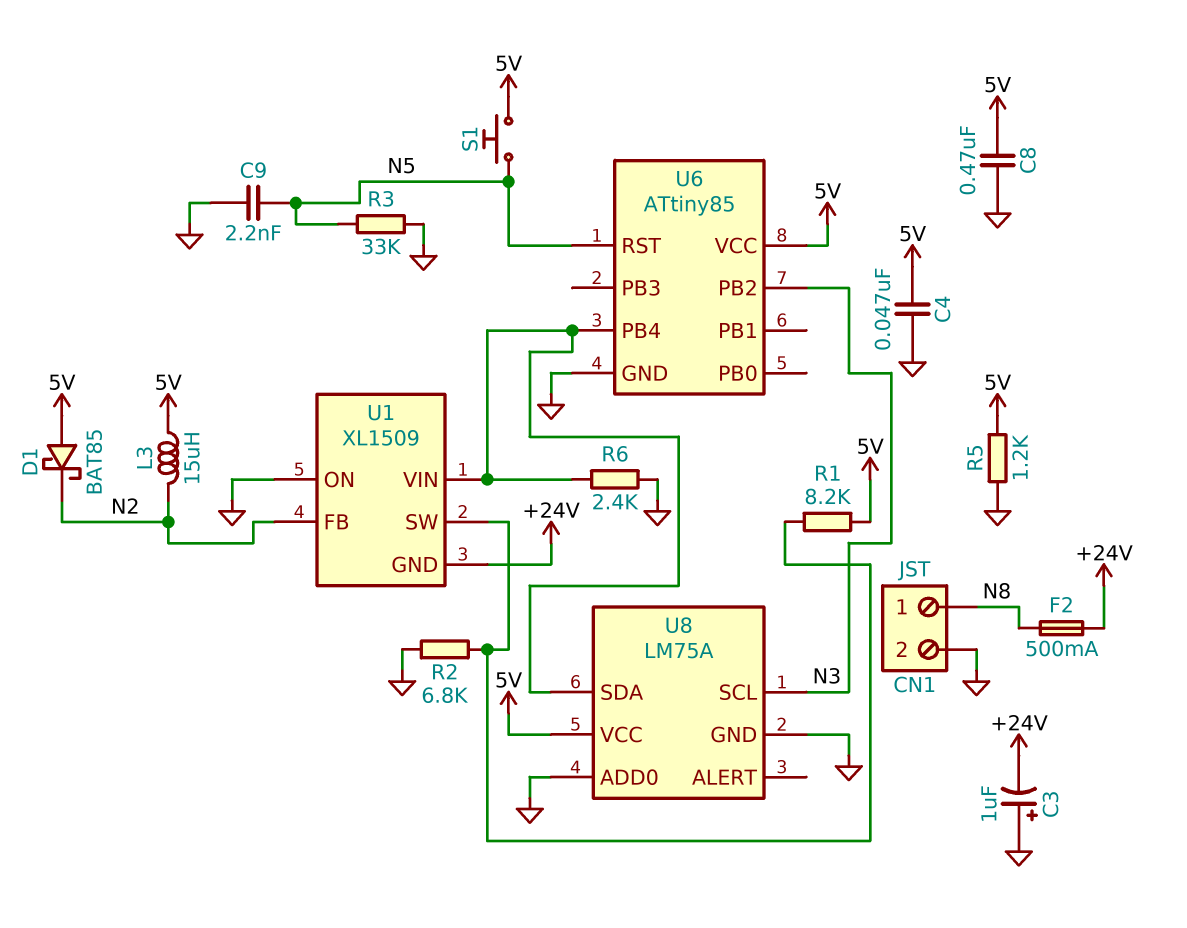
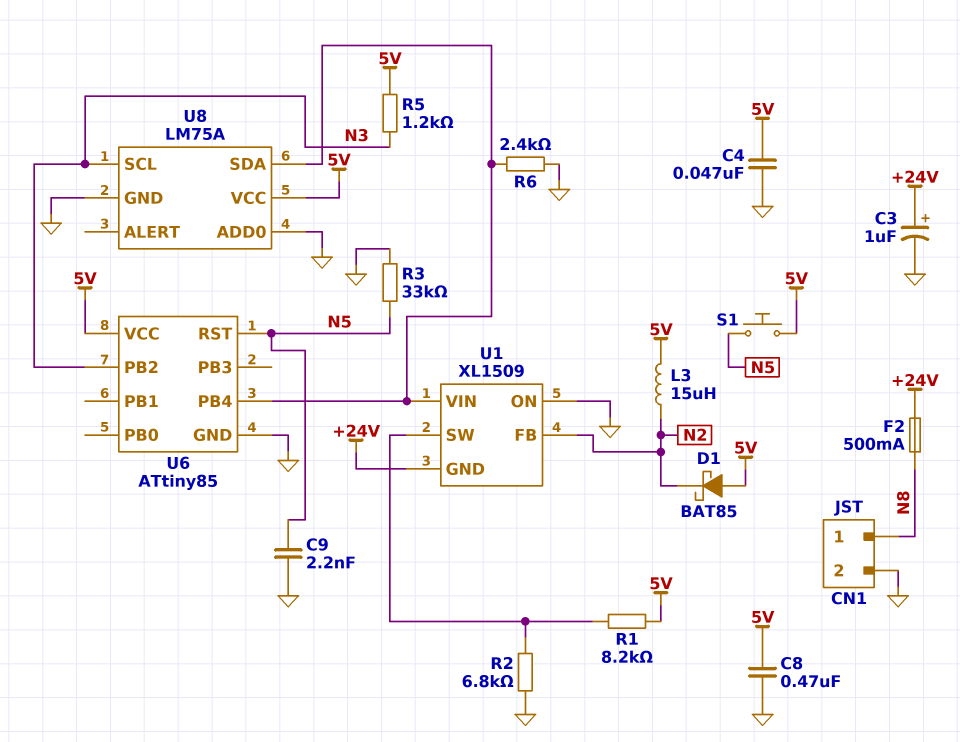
C3: 1uF (plus GND, minus +24V) -> 1uF (plus +24V, minus GND)
R5: 1.2k (5V, GND) -> 1.2k (5V, N3)

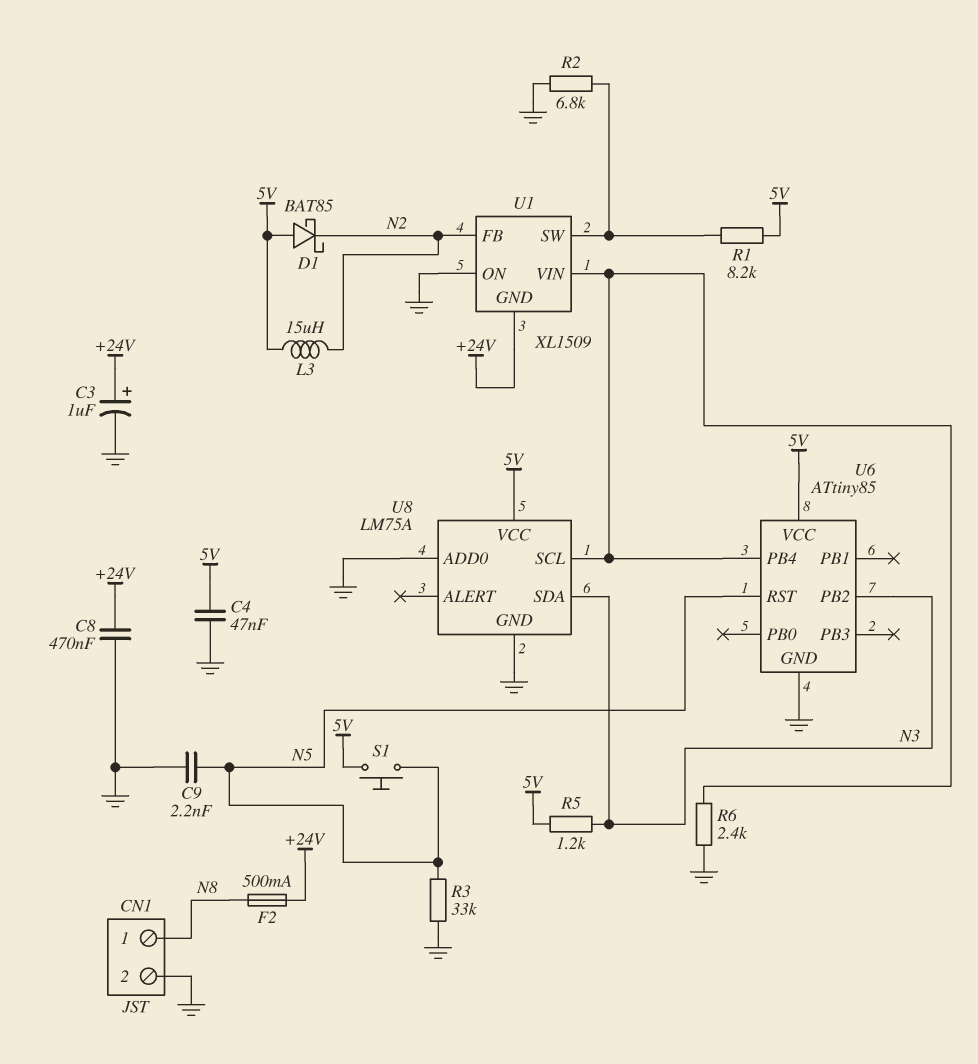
C8: 470nF (5V, GND) -> 470nF (+24V, GND)
U8 pin SCL: N3 -> U1/VIN
U8 pin SDA: U1/VIN -> N3

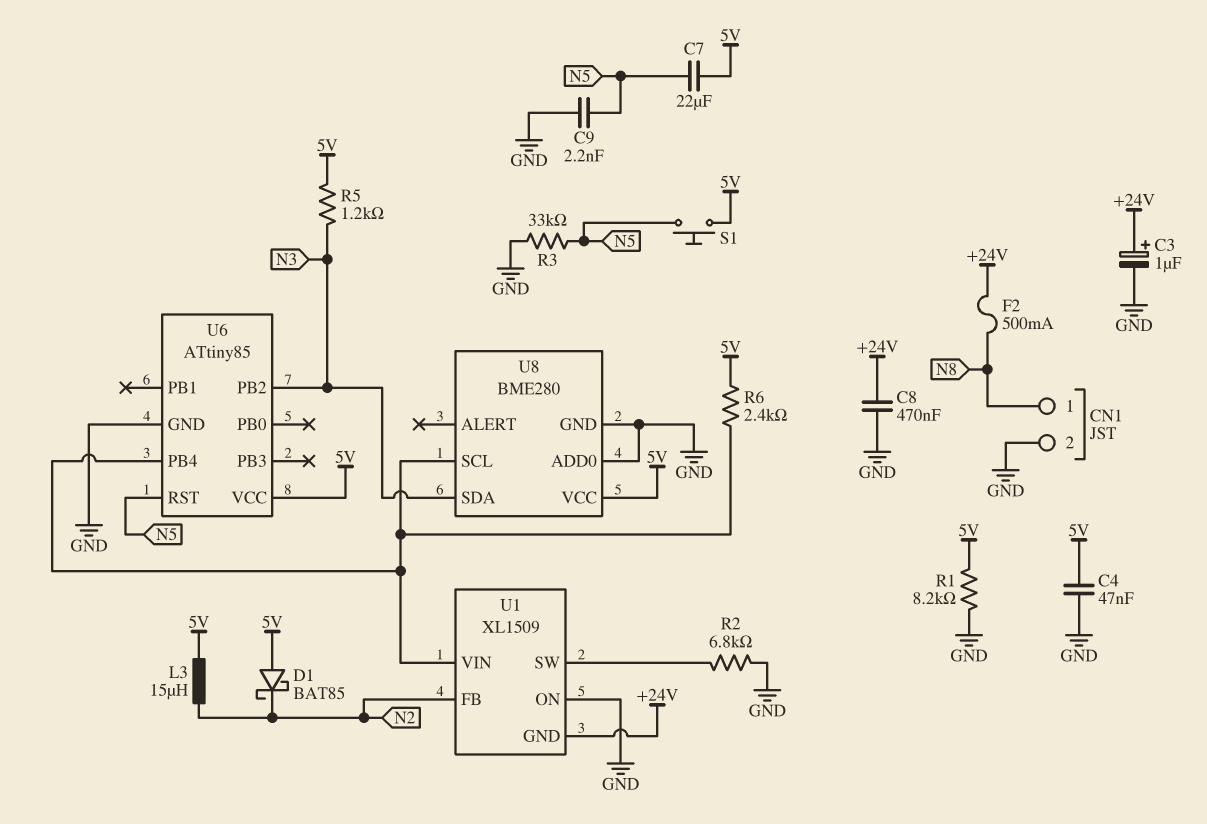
C7: none -> 22uF (5V, N5)
R1: 8.2k (5V, U1/SW) -> 8.2k (5V, GND)
R6: 2.4k (GND, U1/VIN) -> 2.4k (5V, U1/VIN)
U8: LM75A -> BME280

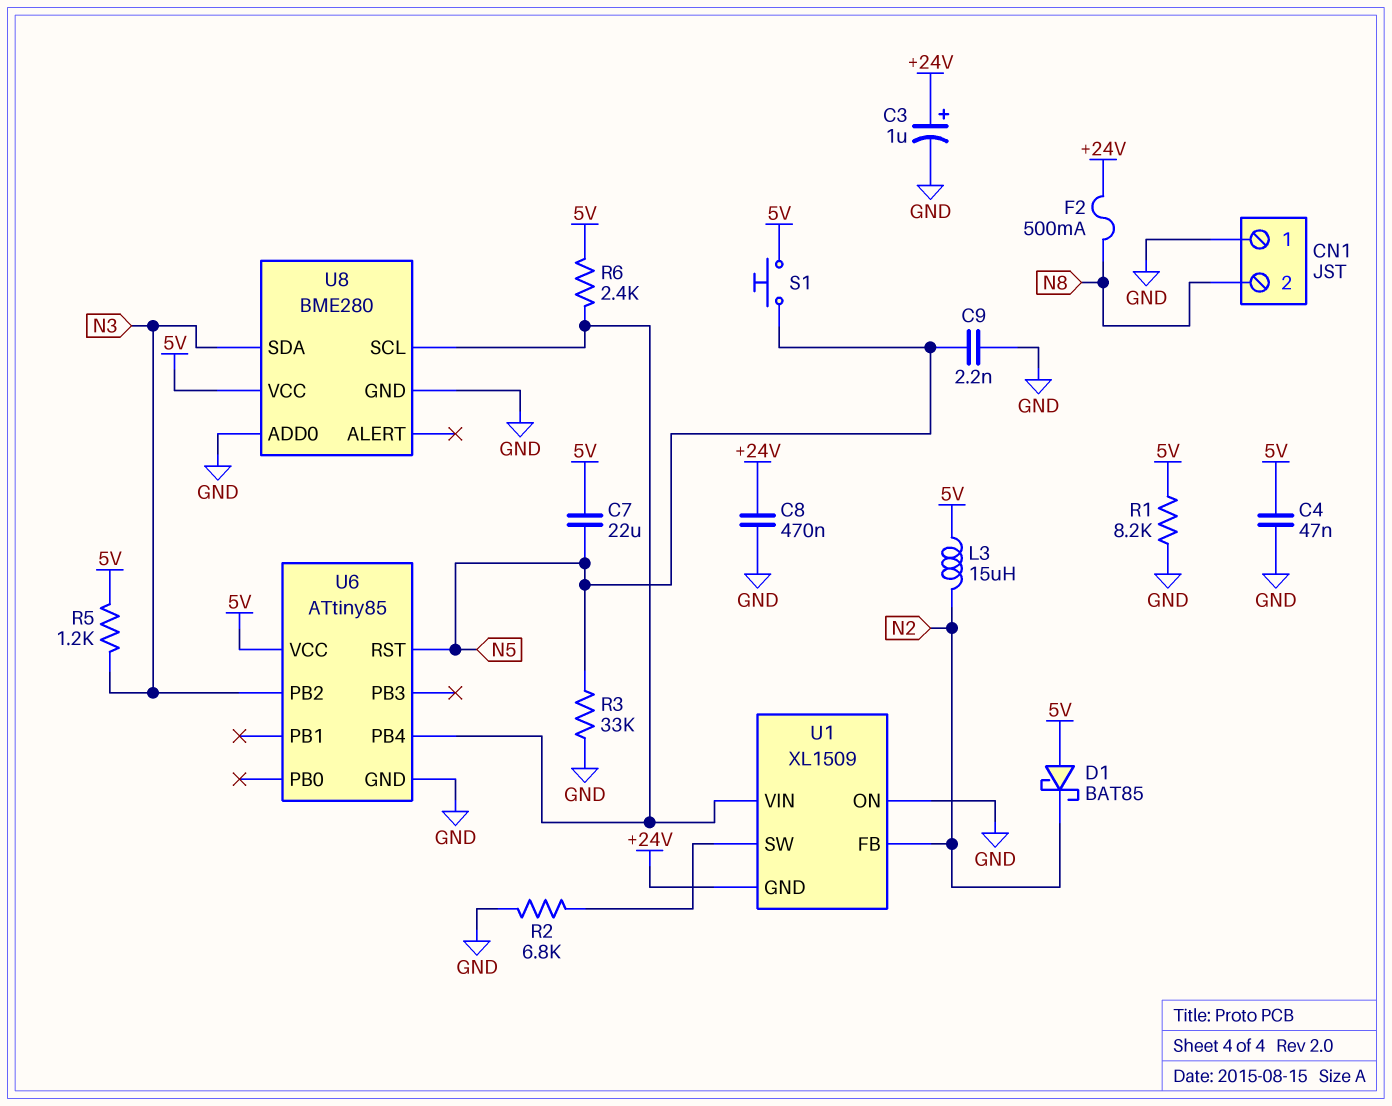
CN1 pin 1: N8 -> GND
CN1 pin 2: GND -> N8

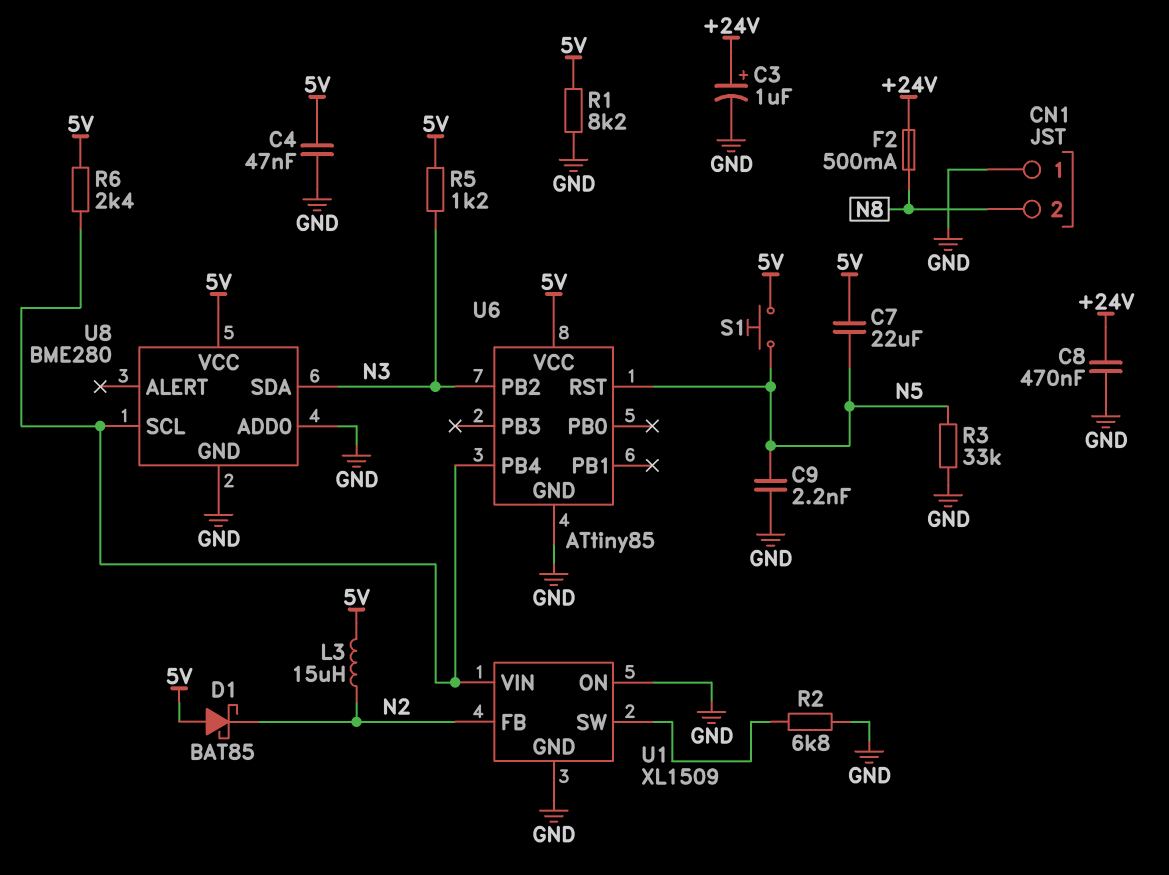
U1 pin GND: +24V -> GND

> What you are asked to do
Exactly reproduce each record, leaving out any pictures.

> Written solution
C3: 1uF (plus GND, minus +24V) -> 1uF (plus +24V, minus GND)
R5: 1.2k (5V, GND) -> 1.2k (5V, N3)

C8: 470nF (5V, GND) -> 470nF (+24V, GND)
U8 pin SCL: N3 -> U1/VIN
U8 pin SDA: U1/VIN -> N3

C7: none -> 22uF (5V, N5)
R1: 8.2k (5V, U1/SW) -> 8.2k (5V, GND)
R6: 2.4k (GND, U1/VIN) -> 2.4k (5V, U1/VIN)
U8: LM75A -> BME280

CN1 pin 1: N8 -> GND
CN1 pin 2: GND -> N8

U1 pin GND: +24V -> GND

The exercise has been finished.